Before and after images
------

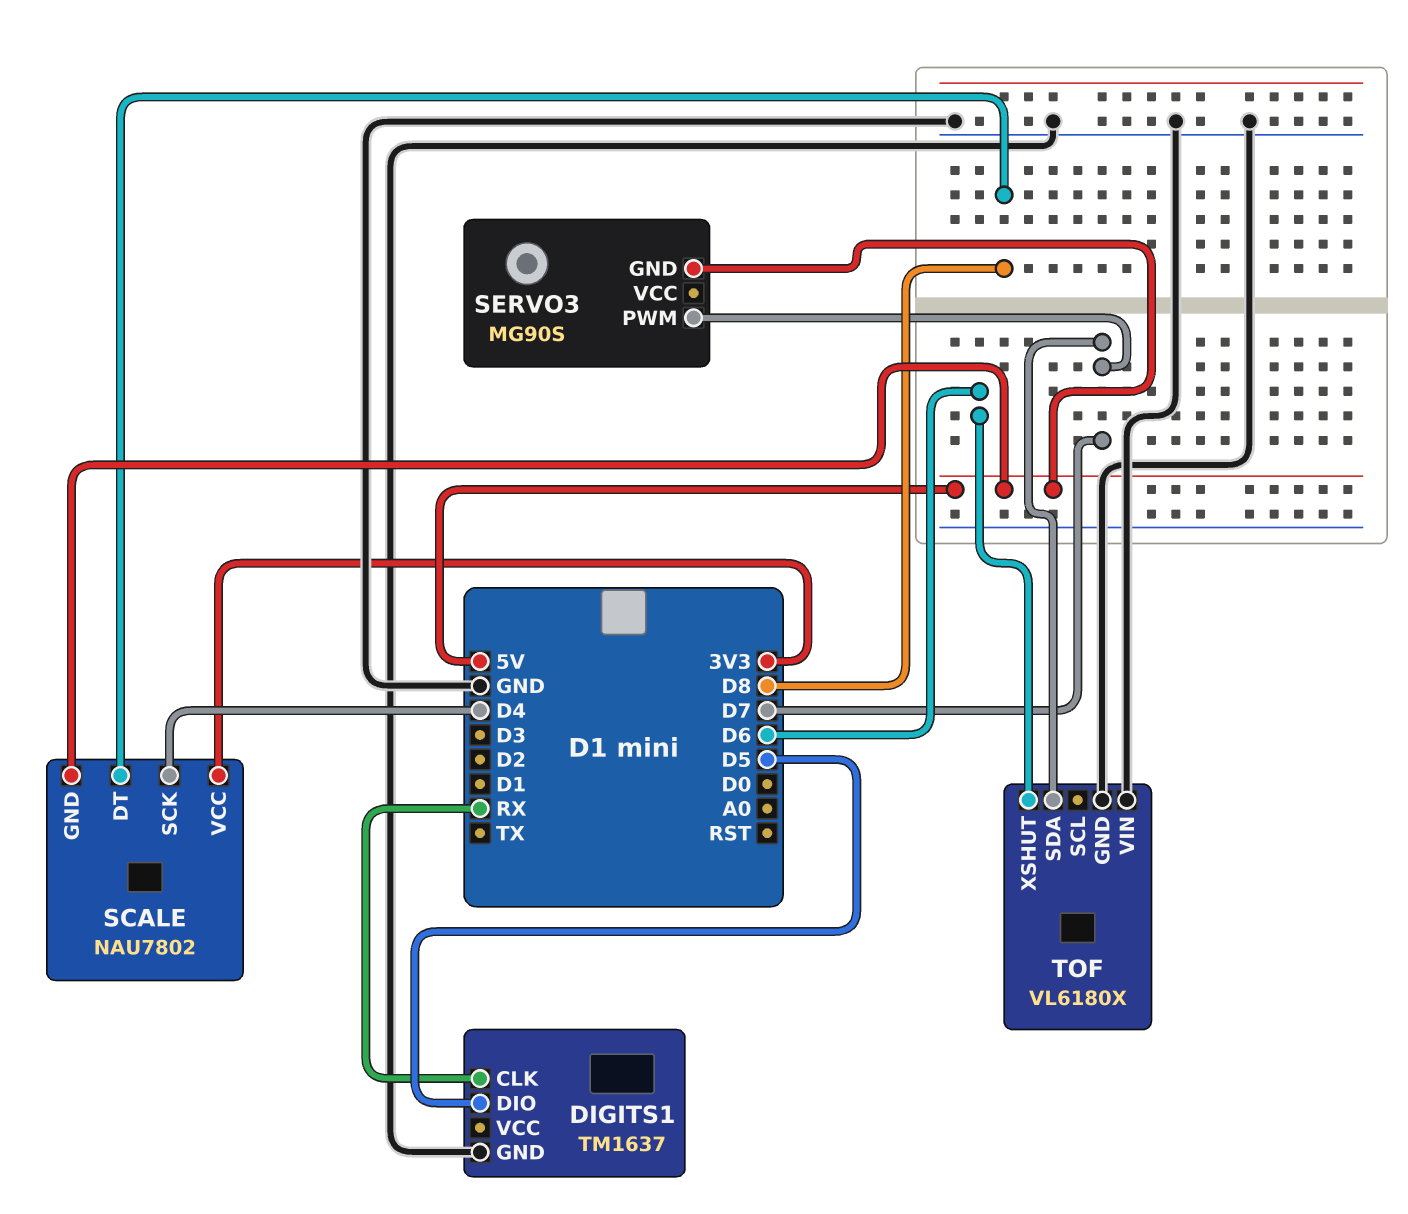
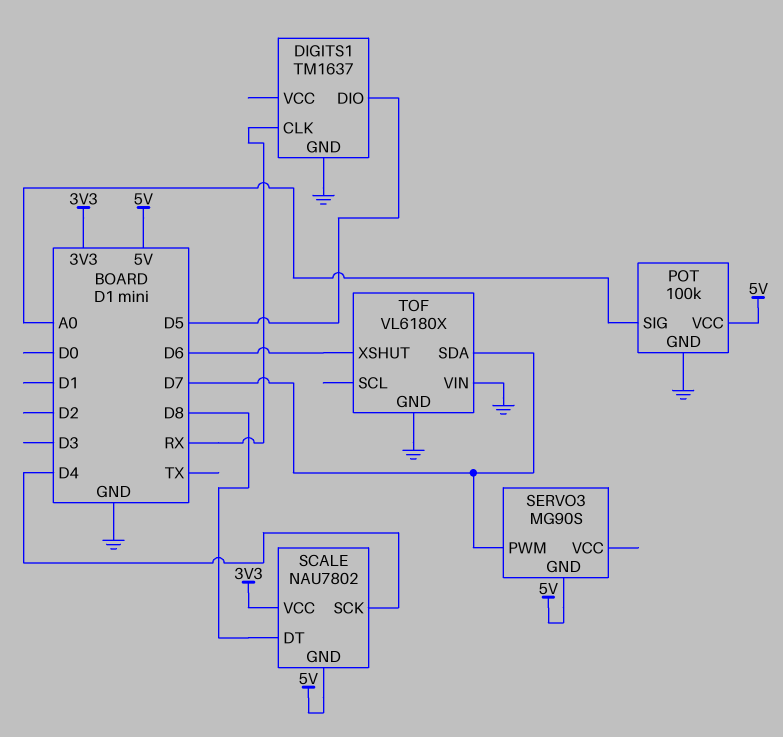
POT: none -> 100k
POT pin GND: none -> GND
POT pin SIG: none -> A0
POT pin VCC: none -> 5V

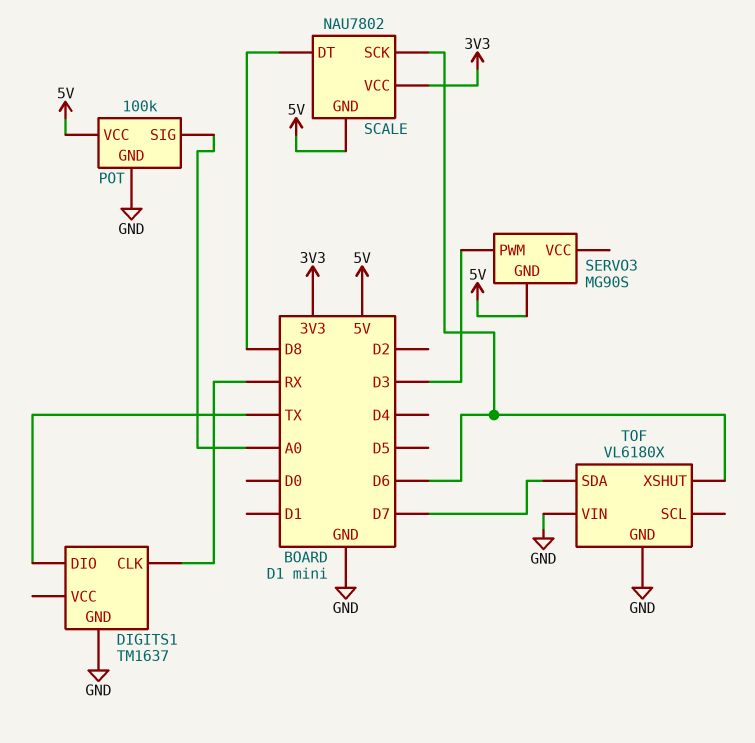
DIGITS1 pin DIO: D5 -> TX
SCALE pin SCK: D4 -> D6
SERVO3 pin PWM: D7 -> D3

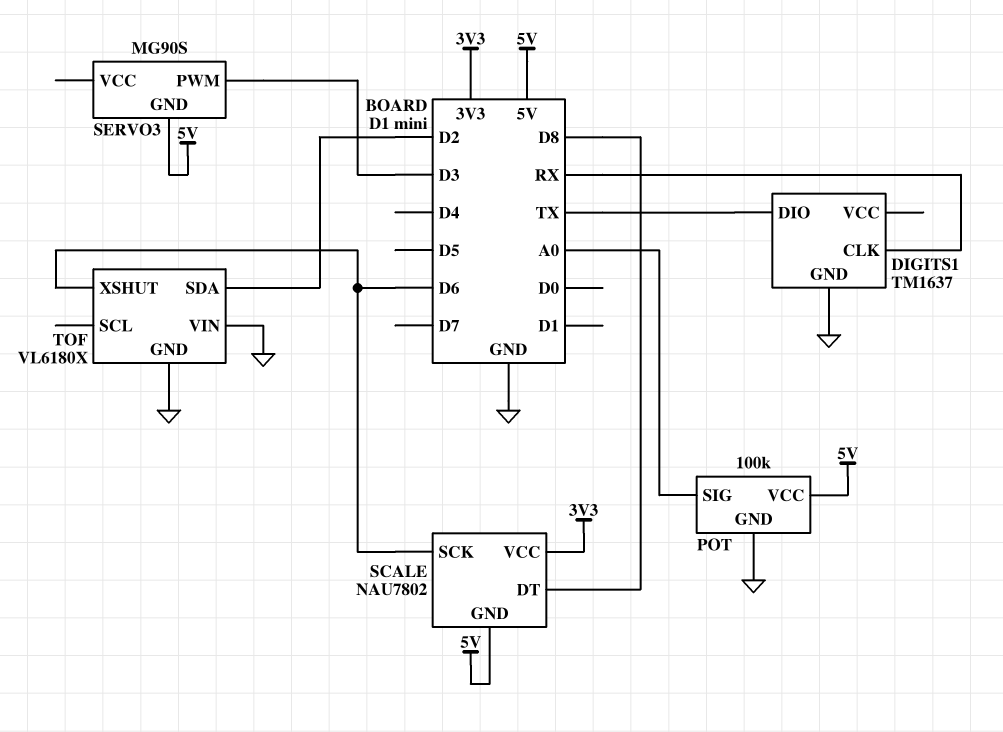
TOF pin SDA: D7 -> D2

------

_Activity:_
For the records above, state the number of lines that include the string "none" and add nothing.

_Task response:_
4